TASK TO COMPLETE = Write out, word for word, the first line of the data below and every line after it through the one containing "R4: 5.6k (GND, N_8) -> 2.2k (GND, N_8)".

Revision comparison data =
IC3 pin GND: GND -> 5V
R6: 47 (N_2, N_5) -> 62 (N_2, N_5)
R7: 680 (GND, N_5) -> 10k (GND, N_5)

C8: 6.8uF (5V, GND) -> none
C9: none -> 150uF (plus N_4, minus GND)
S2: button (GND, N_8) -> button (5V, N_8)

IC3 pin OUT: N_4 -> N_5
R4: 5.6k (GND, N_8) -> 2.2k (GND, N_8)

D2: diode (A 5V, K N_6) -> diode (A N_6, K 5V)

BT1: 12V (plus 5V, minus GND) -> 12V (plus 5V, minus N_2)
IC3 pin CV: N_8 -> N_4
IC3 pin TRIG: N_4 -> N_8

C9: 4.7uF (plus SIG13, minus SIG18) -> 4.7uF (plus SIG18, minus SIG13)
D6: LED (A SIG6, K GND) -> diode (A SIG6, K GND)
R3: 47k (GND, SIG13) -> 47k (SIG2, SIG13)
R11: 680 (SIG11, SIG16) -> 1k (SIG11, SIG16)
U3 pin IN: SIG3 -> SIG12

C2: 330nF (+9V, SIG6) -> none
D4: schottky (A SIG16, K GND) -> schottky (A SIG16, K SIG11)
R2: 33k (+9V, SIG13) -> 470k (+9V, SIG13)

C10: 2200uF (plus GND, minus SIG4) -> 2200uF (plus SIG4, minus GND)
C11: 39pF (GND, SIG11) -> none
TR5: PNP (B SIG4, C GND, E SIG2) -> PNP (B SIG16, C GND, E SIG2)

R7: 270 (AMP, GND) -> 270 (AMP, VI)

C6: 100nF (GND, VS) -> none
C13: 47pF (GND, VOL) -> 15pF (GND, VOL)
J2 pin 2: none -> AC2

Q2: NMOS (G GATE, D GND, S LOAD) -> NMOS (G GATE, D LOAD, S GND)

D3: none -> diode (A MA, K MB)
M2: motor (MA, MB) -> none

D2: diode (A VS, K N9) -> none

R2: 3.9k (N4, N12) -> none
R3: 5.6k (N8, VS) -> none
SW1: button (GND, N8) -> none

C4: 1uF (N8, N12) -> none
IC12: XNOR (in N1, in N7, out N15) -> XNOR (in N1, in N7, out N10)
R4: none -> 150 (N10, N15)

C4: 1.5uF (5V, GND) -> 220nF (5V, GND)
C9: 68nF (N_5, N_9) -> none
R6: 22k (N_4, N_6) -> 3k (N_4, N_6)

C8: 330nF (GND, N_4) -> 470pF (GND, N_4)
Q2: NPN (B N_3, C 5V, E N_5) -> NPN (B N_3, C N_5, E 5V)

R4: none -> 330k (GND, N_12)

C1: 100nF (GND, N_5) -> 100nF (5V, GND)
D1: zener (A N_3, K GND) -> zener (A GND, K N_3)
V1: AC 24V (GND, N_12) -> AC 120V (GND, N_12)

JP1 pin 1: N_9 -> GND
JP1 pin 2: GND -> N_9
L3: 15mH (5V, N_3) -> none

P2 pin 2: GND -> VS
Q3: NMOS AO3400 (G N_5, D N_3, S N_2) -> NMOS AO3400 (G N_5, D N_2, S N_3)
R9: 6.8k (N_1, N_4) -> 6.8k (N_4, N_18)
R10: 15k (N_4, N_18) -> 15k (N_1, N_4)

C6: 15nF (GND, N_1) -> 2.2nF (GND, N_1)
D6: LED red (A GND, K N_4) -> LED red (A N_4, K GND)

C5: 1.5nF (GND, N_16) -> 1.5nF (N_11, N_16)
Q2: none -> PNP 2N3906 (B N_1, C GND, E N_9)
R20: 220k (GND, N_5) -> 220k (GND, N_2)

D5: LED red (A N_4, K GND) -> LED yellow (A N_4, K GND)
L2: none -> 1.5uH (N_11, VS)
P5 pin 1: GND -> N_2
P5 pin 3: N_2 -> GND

REPLY TO THE TASK =
IC3 pin GND: GND -> 5V
R6: 47 (N_2, N_5) -> 62 (N_2, N_5)
R7: 680 (GND, N_5) -> 10k (GND, N_5)

C8: 6.8uF (5V, GND) -> none
C9: none -> 150uF (plus N_4, minus GND)
S2: button (GND, N_8) -> button (5V, N_8)

IC3 pin OUT: N_4 -> N_5
R4: 5.6k (GND, N_8) -> 2.2k (GND, N_8)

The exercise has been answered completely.